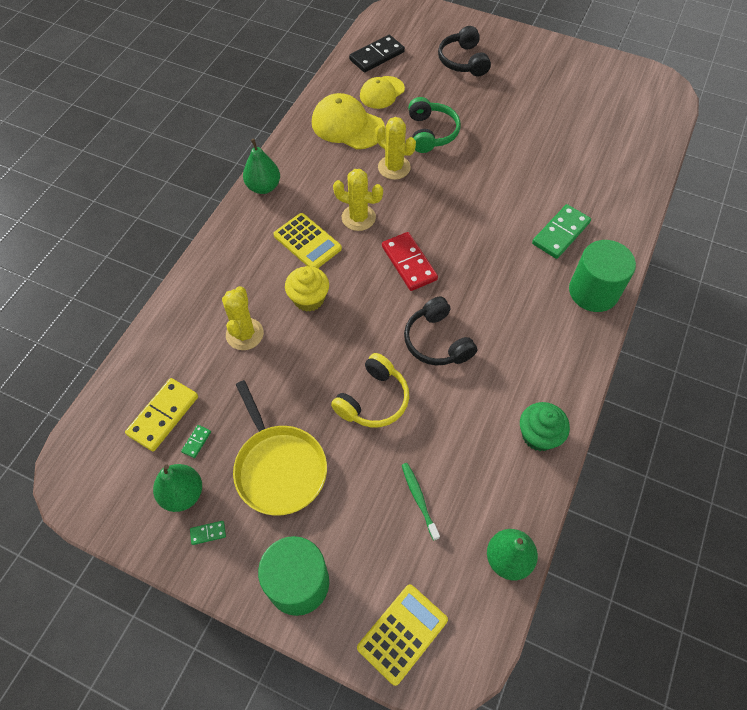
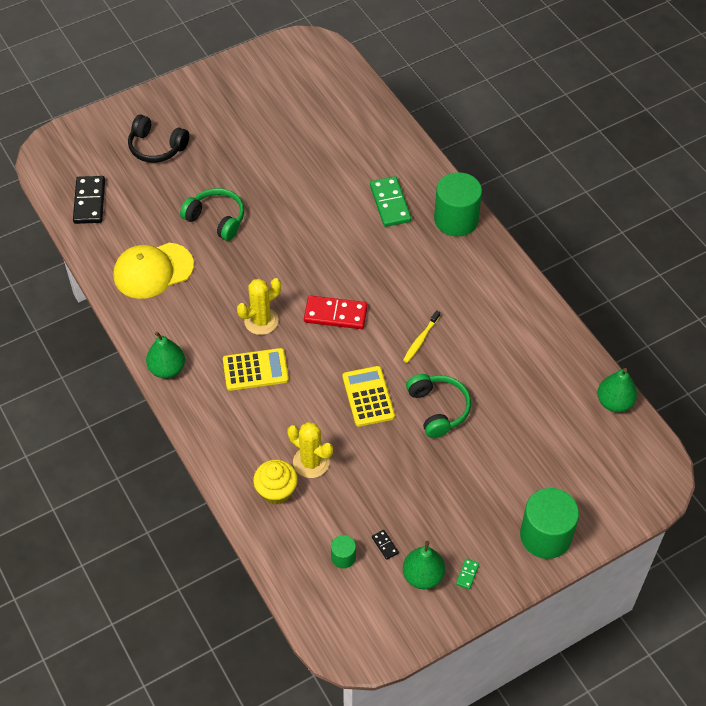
camera: 55 degrees left, 5 degrees down
yellow domino [125,378,198,452] -> green cylinder [331,535,356,568]
green domino [181,425,211,458] -> black domino [372,530,399,560]
yellow pan [233,380,327,516] -> none
yellow cupcake [285,266,329,312] -> yellow cupcake moved to [253,460,298,505]
yellow headphones [331,353,409,428] -> green headphones [406,374,471,438]
yellow calculator [357,584,448,686] -> yellow calculator moved to [342,366,395,427]
yellow cap [360,76,405,109] -> none
yellow cactus [375,117,416,180] -> none
green toothbrush [402,463,440,541] -> none
black headphones [404,296,477,366] -> yellow toothbrush [403,310,440,363]
green cupcake [520,402,570,451] -> none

## Exercise details
Treating the line with "yellow calculator [357,584,448,686]" as the last line to include, retype the records exactly from their first line, excluding pictures.

## Result for this task
camera: 55 degrees left, 5 degrees down
yellow domino [125,378,198,452] -> green cylinder [331,535,356,568]
green domino [181,425,211,458] -> black domino [372,530,399,560]
yellow pan [233,380,327,516] -> none
yellow cupcake [285,266,329,312] -> yellow cupcake moved to [253,460,298,505]
yellow headphones [331,353,409,428] -> green headphones [406,374,471,438]
yellow calculator [357,584,448,686] -> yellow calculator moved to [342,366,395,427]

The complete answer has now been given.